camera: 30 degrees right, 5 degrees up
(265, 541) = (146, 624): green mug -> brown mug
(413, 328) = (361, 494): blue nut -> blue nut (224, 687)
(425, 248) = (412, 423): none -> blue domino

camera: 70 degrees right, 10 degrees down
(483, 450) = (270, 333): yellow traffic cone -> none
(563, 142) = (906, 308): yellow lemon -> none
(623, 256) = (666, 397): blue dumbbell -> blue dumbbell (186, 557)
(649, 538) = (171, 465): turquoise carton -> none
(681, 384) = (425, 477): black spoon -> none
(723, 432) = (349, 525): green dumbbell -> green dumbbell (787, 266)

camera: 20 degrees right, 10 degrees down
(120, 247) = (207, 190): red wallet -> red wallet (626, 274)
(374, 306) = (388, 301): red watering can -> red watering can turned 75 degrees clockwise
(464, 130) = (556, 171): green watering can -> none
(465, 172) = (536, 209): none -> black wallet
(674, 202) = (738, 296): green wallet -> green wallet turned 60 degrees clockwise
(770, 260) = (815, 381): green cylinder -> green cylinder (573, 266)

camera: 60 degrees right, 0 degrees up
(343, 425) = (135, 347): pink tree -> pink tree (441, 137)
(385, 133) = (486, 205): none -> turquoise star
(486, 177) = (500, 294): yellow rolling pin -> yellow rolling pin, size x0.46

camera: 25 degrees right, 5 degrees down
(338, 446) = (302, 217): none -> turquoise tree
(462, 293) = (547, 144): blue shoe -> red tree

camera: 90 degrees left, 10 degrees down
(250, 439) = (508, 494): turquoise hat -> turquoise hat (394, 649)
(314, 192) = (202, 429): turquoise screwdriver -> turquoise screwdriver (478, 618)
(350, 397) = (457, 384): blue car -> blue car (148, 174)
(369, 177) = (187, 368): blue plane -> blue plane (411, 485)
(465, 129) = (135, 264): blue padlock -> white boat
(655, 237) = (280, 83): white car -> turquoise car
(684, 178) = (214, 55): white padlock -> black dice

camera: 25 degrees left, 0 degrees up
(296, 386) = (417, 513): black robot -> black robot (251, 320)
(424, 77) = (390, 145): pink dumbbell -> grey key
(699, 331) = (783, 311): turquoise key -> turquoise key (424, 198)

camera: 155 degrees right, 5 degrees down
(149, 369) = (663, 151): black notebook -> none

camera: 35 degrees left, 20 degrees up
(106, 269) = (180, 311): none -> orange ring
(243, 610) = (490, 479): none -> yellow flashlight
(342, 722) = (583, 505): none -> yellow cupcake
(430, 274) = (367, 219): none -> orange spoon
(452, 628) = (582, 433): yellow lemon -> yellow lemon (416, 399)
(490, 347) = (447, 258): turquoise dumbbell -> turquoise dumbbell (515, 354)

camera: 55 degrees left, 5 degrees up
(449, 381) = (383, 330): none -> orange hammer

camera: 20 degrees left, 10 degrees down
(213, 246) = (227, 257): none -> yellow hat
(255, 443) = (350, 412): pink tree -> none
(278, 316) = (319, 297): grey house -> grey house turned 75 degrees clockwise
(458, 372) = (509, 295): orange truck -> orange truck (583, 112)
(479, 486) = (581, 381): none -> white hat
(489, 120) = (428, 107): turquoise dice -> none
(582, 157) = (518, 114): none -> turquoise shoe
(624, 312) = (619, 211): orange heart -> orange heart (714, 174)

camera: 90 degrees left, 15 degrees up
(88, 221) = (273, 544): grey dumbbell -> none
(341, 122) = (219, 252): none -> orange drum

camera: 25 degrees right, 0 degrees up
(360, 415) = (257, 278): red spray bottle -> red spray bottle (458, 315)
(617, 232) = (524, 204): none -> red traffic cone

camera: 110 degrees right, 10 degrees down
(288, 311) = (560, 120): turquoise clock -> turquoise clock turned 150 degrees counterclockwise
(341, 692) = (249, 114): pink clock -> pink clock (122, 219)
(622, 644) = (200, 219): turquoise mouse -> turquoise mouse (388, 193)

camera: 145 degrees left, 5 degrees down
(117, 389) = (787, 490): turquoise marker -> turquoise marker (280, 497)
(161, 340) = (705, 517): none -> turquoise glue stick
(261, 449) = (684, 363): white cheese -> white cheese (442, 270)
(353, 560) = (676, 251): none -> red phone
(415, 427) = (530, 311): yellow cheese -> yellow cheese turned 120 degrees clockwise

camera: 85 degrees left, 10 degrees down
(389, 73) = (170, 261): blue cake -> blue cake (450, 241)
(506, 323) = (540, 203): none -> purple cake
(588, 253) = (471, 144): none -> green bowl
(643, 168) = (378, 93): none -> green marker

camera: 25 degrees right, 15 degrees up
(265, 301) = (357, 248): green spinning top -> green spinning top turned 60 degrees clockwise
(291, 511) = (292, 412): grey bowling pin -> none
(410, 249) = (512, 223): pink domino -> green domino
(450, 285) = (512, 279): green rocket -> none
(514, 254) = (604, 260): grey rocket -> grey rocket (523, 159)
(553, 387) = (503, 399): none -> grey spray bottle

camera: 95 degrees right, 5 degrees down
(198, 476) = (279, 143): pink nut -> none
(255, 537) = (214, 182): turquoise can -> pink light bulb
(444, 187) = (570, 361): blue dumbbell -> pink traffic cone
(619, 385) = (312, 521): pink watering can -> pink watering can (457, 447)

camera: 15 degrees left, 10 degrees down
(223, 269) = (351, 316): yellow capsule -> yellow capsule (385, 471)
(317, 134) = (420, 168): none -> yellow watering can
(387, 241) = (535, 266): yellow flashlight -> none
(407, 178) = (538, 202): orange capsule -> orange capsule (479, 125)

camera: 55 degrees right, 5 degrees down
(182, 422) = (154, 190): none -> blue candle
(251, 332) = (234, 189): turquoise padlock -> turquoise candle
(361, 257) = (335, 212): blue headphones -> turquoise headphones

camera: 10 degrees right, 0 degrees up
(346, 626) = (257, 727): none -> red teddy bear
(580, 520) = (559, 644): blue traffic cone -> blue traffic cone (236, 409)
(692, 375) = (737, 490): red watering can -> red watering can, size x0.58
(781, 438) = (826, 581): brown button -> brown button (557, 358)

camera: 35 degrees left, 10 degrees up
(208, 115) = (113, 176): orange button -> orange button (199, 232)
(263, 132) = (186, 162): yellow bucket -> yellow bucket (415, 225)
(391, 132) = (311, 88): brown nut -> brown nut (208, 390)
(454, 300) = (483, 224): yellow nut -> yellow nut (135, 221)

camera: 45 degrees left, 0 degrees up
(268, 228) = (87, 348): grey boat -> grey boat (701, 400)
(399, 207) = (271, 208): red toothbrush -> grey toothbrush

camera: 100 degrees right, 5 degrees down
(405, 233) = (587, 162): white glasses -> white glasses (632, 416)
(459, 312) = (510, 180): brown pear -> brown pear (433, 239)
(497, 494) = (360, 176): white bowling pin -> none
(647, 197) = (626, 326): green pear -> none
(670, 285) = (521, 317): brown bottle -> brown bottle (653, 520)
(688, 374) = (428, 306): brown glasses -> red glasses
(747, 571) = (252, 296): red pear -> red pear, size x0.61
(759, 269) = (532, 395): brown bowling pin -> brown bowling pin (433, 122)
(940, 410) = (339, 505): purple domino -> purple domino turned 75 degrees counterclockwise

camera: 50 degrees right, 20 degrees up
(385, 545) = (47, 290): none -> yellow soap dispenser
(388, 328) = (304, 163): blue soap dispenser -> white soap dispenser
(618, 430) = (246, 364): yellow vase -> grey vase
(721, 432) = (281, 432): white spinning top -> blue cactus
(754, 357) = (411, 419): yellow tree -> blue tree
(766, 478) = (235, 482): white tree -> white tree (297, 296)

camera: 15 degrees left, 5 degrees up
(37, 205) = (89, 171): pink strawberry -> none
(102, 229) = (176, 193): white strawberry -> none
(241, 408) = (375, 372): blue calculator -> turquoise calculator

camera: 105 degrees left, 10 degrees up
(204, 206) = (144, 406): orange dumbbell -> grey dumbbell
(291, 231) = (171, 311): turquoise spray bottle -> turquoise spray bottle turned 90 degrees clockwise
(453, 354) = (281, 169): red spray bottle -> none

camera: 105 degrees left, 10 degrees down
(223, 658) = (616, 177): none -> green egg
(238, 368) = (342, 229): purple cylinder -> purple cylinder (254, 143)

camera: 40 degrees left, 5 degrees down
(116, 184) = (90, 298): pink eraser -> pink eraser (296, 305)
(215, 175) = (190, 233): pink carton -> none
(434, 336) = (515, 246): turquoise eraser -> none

Problem description:
Whenever "purple" shows up in a line of the listing, copy that whole line.

Written reply:
(506, 323) = (540, 203): none -> purple cake
(940, 410) = (339, 505): purple domino -> purple domino turned 75 degrees counterclockwise
(238, 368) = (342, 229): purple cylinder -> purple cylinder (254, 143)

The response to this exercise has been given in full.